**Problem description**
From the line with "grey brick E2" through the line with "blue plate G7:H7", repeat the entries verbatim, both end lines included, and add nothing.

**Listed records**
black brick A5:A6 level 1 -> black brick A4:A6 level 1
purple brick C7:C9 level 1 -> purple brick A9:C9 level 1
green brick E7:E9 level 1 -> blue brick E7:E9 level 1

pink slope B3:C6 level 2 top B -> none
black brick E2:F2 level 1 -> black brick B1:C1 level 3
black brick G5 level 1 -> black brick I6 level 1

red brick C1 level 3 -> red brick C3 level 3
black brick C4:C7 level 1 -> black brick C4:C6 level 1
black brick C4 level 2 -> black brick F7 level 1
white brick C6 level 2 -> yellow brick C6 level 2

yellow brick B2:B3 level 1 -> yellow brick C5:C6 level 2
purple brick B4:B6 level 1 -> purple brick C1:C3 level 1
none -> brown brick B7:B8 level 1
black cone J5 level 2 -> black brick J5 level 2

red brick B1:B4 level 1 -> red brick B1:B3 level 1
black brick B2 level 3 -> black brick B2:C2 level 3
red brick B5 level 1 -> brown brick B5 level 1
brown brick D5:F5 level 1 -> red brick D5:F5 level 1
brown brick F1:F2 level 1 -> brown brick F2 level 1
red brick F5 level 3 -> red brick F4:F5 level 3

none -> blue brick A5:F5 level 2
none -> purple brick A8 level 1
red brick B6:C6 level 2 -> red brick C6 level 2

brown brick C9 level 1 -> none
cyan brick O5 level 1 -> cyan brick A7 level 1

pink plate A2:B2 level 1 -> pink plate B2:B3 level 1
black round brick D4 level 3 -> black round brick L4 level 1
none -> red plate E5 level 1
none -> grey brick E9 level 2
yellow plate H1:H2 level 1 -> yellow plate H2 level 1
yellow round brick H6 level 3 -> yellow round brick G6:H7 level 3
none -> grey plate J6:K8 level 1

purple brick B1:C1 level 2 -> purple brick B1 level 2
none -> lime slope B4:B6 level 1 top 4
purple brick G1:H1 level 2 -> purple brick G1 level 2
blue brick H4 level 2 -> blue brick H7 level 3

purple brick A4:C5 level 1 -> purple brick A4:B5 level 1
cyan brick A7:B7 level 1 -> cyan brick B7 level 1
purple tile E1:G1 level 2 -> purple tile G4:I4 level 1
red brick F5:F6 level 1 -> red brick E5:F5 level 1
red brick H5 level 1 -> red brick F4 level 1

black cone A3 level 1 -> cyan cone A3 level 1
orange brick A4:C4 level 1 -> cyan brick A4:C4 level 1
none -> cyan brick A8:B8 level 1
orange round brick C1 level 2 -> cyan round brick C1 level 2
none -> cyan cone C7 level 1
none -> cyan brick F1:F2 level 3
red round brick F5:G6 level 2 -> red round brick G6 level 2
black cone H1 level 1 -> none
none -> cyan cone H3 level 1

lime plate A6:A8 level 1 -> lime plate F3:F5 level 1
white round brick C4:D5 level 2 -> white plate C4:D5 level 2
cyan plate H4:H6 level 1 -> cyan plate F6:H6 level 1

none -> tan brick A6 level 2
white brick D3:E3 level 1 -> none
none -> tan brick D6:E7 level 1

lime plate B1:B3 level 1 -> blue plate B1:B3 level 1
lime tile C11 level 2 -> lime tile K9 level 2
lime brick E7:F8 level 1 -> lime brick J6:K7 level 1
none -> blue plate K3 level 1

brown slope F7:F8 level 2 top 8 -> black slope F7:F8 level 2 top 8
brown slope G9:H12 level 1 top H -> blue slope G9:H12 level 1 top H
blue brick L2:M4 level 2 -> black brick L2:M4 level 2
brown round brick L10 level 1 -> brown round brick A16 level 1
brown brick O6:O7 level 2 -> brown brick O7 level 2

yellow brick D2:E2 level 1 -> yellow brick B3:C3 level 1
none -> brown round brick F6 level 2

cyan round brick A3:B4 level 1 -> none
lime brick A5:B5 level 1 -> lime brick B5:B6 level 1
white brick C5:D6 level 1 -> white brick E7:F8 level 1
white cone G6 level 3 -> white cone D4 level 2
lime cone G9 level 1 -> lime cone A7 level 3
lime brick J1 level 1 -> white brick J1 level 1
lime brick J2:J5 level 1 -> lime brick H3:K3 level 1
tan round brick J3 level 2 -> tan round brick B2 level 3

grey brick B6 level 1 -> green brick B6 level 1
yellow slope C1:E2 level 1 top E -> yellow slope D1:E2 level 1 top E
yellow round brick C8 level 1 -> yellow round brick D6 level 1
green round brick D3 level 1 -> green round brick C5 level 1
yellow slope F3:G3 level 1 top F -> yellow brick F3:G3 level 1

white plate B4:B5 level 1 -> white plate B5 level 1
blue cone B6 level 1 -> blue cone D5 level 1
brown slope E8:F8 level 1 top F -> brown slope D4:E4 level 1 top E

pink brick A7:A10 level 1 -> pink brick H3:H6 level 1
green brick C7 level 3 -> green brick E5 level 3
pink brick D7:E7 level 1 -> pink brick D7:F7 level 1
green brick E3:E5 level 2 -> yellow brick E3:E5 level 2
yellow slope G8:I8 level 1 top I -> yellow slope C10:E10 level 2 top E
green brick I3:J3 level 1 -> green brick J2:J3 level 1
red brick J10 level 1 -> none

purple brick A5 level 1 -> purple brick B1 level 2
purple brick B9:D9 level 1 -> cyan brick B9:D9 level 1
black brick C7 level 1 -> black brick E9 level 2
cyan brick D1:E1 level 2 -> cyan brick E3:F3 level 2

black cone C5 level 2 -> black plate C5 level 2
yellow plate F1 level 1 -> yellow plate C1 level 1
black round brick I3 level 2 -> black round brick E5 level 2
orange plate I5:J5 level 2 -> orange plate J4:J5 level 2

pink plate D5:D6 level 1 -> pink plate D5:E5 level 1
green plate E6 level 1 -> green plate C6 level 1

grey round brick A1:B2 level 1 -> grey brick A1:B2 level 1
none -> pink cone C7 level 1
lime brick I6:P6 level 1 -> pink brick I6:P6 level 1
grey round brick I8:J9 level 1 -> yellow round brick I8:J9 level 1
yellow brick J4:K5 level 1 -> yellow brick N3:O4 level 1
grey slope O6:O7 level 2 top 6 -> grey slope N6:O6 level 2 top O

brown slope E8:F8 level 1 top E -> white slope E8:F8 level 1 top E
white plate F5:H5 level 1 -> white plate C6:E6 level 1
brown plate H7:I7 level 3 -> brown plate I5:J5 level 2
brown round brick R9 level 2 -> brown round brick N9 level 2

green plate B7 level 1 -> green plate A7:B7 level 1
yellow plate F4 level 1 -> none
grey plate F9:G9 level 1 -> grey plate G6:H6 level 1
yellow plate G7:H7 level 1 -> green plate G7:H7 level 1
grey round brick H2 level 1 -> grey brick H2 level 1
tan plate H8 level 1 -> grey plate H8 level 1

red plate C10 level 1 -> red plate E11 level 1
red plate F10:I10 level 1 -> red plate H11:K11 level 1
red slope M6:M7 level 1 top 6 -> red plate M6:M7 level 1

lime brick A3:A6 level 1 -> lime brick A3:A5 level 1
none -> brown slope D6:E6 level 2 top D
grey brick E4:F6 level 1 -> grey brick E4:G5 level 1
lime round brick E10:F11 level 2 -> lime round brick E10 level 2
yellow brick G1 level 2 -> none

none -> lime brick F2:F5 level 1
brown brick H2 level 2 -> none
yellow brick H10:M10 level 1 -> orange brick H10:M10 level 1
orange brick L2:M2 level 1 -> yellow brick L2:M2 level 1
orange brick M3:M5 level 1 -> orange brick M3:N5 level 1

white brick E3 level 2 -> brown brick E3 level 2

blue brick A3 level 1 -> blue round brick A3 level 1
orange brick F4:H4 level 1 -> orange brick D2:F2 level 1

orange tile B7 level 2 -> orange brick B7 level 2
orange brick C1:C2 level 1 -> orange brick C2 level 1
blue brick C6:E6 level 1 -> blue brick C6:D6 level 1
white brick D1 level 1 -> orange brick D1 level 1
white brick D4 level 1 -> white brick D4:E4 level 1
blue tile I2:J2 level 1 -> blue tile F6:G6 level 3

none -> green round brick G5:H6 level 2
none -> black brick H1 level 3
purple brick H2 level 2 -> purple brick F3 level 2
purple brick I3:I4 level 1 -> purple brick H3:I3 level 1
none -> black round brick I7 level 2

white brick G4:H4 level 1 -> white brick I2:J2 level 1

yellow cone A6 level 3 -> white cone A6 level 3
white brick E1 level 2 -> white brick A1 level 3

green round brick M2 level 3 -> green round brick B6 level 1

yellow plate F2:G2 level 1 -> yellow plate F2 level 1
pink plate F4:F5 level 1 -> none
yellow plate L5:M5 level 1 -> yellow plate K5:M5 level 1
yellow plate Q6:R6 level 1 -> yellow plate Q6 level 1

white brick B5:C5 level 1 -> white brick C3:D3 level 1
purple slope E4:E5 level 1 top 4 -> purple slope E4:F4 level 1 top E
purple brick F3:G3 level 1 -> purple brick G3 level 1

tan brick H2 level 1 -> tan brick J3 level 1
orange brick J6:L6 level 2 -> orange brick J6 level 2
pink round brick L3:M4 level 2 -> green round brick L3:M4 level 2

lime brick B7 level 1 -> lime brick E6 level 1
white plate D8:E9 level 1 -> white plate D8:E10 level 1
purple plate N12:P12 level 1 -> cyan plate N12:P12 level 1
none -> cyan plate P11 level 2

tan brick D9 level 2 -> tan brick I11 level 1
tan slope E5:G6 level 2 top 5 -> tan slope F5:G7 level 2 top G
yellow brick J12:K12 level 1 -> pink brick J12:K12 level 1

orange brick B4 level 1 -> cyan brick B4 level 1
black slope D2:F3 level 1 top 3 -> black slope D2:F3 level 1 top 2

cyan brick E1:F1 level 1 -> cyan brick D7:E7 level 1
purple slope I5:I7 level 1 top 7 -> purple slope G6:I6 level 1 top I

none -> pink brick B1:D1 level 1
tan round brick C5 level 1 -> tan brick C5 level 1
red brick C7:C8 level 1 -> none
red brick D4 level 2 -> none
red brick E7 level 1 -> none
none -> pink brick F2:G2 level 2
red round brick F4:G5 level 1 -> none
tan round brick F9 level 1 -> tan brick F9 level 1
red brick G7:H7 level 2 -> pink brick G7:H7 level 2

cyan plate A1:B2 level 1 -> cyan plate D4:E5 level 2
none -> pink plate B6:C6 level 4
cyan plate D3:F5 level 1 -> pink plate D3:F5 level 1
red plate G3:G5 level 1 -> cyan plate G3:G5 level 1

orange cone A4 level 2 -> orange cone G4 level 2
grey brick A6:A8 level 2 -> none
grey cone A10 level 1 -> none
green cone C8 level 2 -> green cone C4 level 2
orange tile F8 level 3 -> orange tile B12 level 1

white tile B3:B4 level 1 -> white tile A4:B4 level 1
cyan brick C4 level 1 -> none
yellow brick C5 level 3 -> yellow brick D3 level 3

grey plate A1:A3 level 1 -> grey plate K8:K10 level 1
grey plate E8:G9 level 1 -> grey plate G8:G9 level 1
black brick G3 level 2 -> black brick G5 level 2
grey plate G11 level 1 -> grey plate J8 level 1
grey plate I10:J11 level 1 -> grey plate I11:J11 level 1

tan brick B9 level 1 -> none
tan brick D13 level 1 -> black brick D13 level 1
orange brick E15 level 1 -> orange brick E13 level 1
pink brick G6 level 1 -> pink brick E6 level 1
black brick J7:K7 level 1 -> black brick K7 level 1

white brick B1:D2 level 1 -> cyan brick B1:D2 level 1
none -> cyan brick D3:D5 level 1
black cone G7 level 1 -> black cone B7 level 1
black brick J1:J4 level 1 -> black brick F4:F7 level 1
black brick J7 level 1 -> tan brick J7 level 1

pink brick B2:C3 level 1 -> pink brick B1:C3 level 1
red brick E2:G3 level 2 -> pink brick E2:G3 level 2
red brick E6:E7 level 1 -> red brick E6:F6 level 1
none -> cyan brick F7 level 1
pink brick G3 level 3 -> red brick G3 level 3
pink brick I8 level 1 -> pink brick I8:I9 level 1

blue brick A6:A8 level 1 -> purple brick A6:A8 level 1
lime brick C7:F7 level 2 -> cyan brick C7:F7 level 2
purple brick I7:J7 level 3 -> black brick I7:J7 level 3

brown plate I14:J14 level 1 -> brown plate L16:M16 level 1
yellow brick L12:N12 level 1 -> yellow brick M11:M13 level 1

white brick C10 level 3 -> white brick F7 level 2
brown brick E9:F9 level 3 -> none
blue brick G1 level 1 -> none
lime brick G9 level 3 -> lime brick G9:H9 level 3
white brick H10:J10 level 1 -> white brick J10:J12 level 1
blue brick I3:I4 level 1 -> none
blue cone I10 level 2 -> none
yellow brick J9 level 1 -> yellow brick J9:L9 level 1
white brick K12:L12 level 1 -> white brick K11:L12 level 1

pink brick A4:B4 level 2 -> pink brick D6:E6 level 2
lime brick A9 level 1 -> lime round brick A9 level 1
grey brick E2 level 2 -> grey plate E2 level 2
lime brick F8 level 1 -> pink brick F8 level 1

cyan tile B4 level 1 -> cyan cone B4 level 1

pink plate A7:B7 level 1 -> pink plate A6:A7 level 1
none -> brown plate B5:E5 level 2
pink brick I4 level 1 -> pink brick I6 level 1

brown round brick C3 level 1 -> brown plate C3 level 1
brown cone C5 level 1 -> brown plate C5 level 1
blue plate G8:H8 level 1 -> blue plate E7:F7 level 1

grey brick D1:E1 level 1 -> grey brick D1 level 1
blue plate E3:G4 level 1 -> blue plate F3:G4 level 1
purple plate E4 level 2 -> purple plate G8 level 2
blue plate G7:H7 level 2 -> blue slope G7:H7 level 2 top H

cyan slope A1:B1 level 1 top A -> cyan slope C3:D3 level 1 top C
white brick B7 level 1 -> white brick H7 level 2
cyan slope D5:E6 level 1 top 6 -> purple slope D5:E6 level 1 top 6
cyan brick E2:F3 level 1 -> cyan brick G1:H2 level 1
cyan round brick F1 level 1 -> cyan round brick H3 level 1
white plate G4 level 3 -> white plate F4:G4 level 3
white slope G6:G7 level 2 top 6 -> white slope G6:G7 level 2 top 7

**Solution to the exercise**
grey brick E2 level 2 -> grey plate E2 level 2
lime brick F8 level 1 -> pink brick F8 level 1

cyan tile B4 level 1 -> cyan cone B4 level 1

pink plate A7:B7 level 1 -> pink plate A6:A7 level 1
none -> brown plate B5:E5 level 2
pink brick I4 level 1 -> pink brick I6 level 1

brown round brick C3 level 1 -> brown plate C3 level 1
brown cone C5 level 1 -> brown plate C5 level 1
blue plate G8:H8 level 1 -> blue plate E7:F7 level 1

grey brick D1:E1 level 1 -> grey brick D1 level 1
blue plate E3:G4 level 1 -> blue plate F3:G4 level 1
purple plate E4 level 2 -> purple plate G8 level 2
blue plate G7:H7 level 2 -> blue slope G7:H7 level 2 top H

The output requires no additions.